• _DIRECTIONS FOR THIS TASK_: With the images left out, print every entry that follows exactly.
┄┄┄┄┄┄
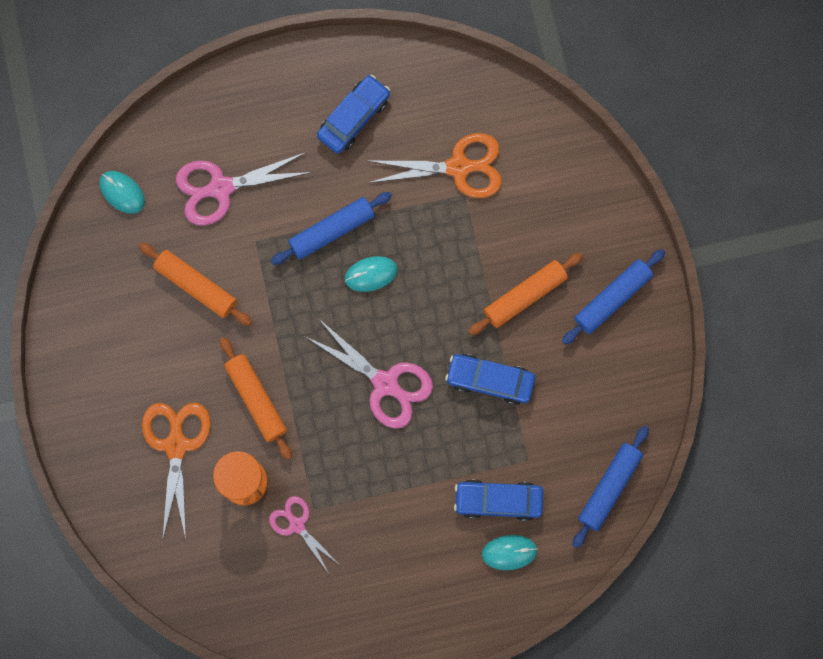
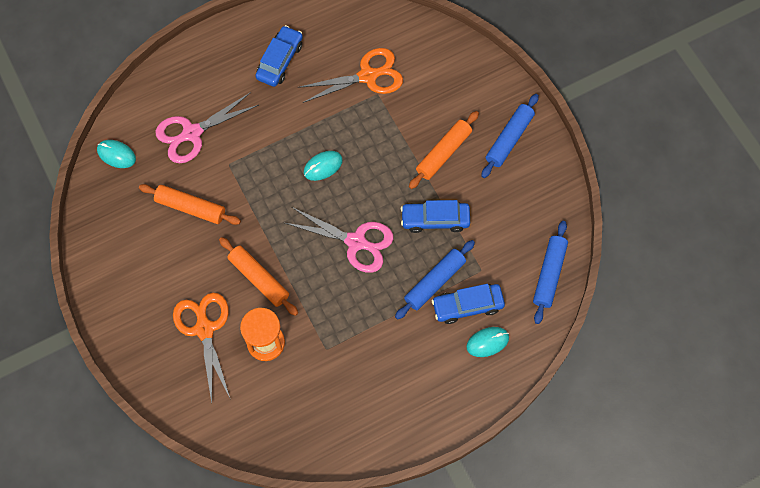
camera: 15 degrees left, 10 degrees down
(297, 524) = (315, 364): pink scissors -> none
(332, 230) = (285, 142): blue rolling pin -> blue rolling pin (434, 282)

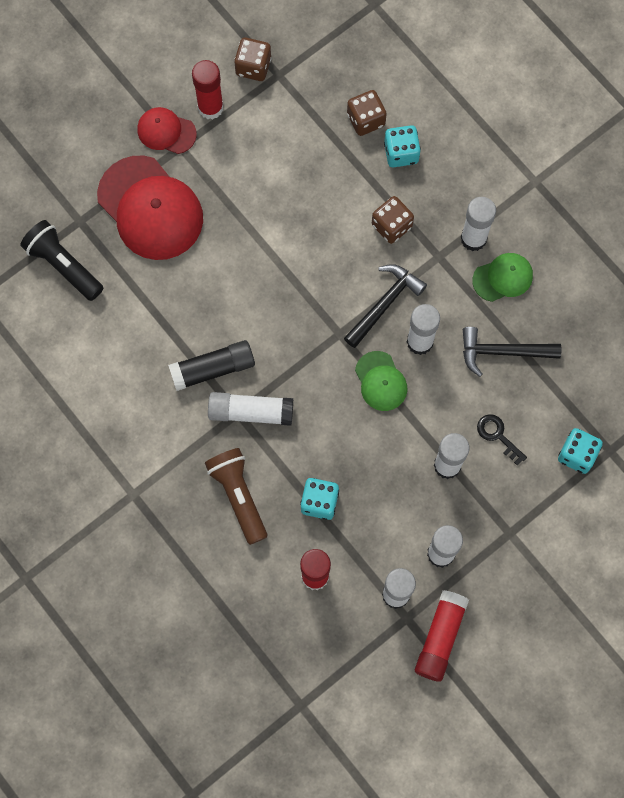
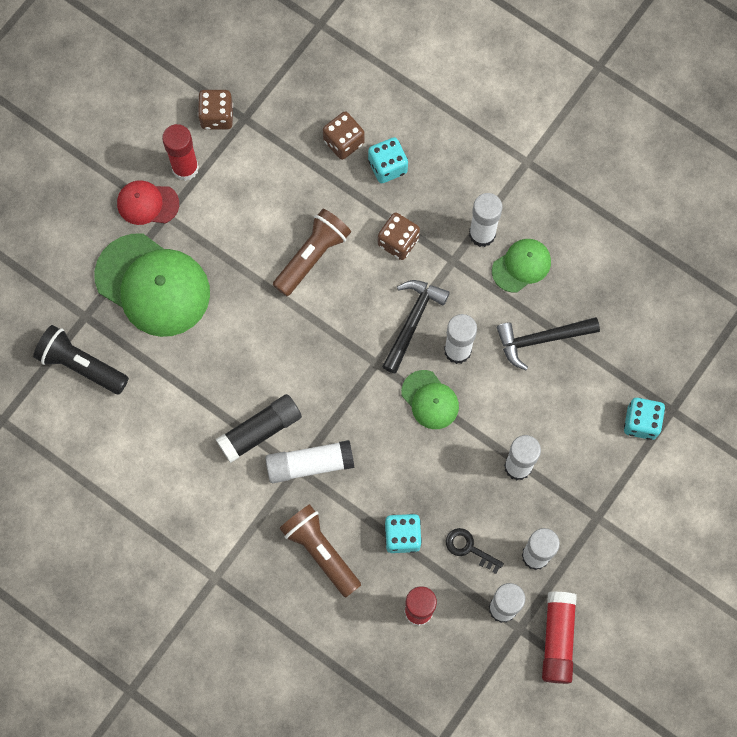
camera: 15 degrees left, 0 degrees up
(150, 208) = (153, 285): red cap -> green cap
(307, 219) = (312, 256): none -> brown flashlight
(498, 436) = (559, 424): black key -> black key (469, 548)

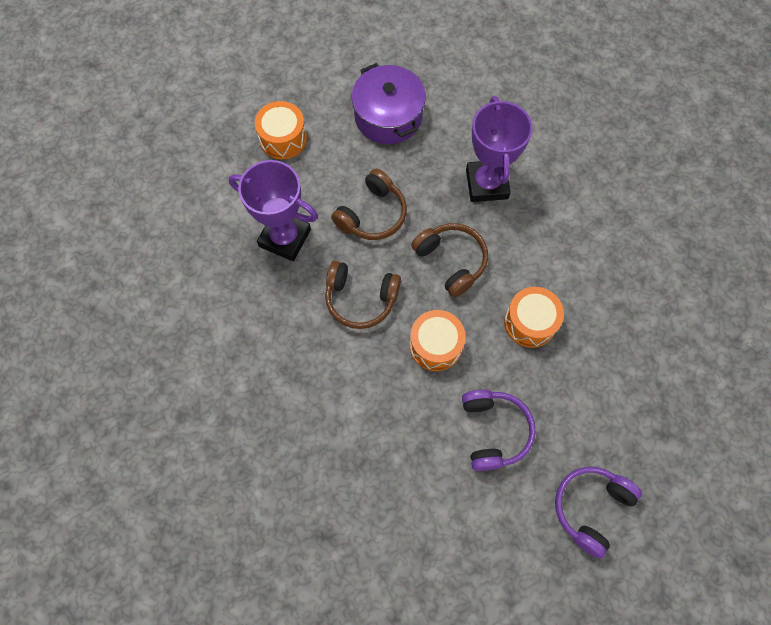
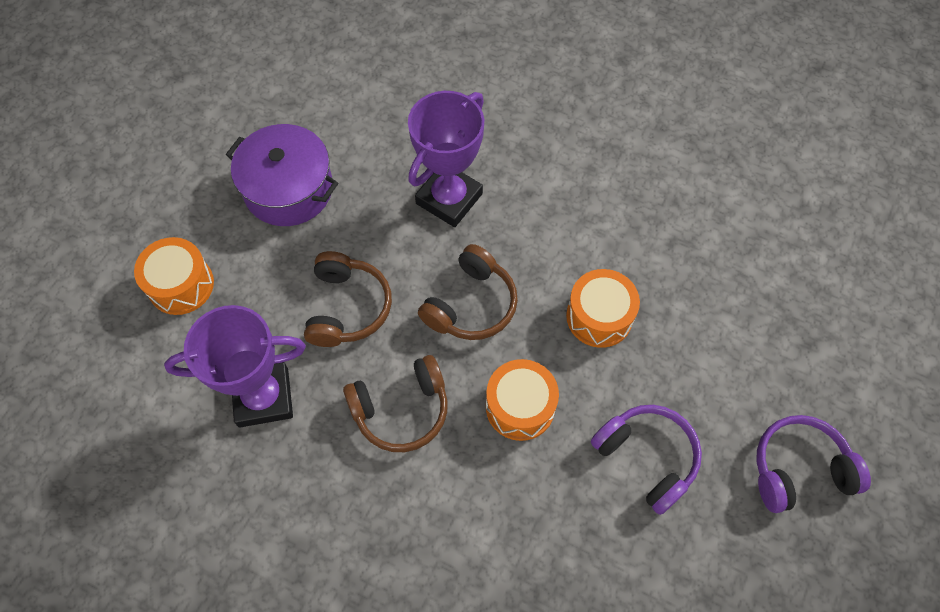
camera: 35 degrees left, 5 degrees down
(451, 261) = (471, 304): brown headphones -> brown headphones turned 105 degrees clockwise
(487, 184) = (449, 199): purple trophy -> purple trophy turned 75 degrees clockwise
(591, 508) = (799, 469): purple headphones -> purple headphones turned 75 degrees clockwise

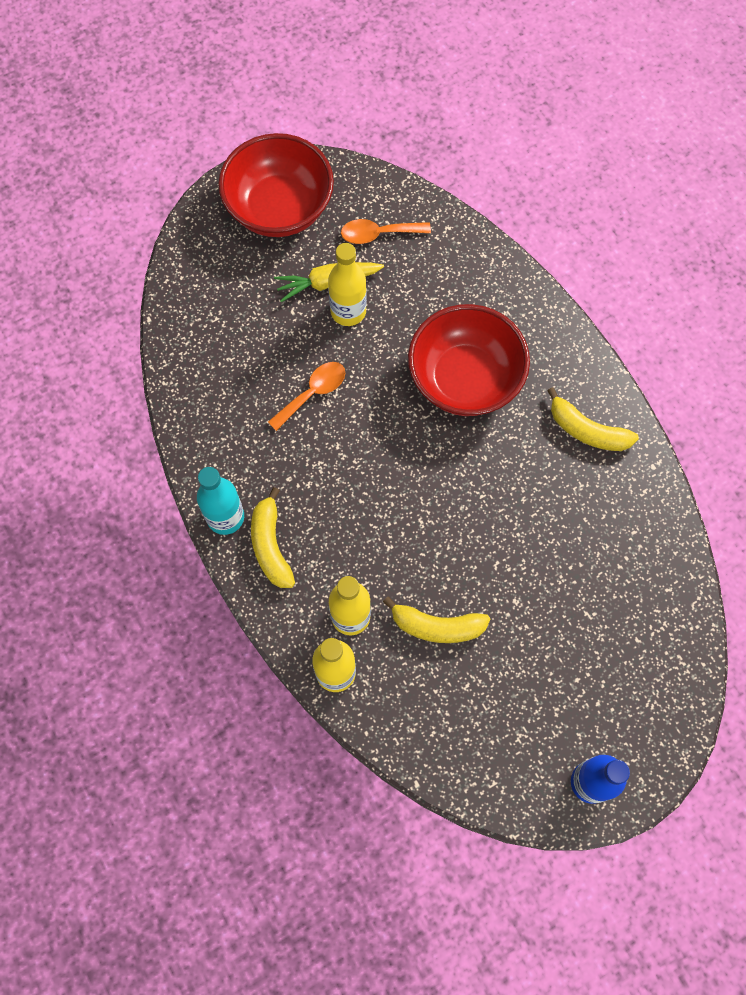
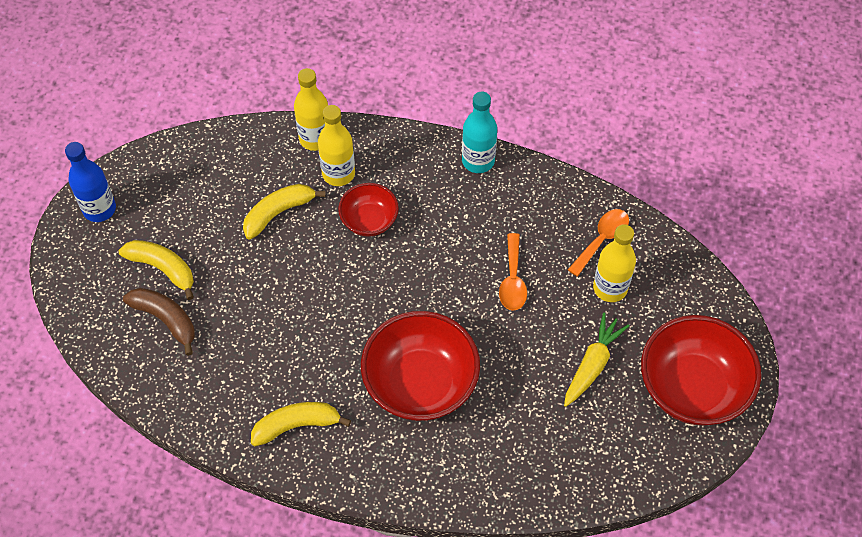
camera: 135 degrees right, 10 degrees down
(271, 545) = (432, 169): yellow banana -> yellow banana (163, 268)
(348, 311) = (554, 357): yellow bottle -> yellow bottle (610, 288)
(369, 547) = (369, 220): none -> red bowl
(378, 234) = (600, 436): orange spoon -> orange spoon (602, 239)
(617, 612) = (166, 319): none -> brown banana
┄┄┄┄┄┄
• _TASK ANSWER_:
camera: 15 degrees left, 10 degrees down
(297, 524) = (315, 364): pink scissors -> none
(332, 230) = (285, 142): blue rolling pin -> blue rolling pin (434, 282)

camera: 15 degrees left, 0 degrees up
(150, 208) = (153, 285): red cap -> green cap
(307, 219) = (312, 256): none -> brown flashlight
(498, 436) = (559, 424): black key -> black key (469, 548)

camera: 35 degrees left, 5 degrees down
(451, 261) = (471, 304): brown headphones -> brown headphones turned 105 degrees clockwise
(487, 184) = (449, 199): purple trophy -> purple trophy turned 75 degrees clockwise
(591, 508) = (799, 469): purple headphones -> purple headphones turned 75 degrees clockwise

camera: 135 degrees right, 10 degrees down
(271, 545) = (432, 169): yellow banana -> yellow banana (163, 268)
(348, 311) = (554, 357): yellow bottle -> yellow bottle (610, 288)
(369, 547) = (369, 220): none -> red bowl
(378, 234) = (600, 436): orange spoon -> orange spoon (602, 239)
(617, 612) = (166, 319): none -> brown banana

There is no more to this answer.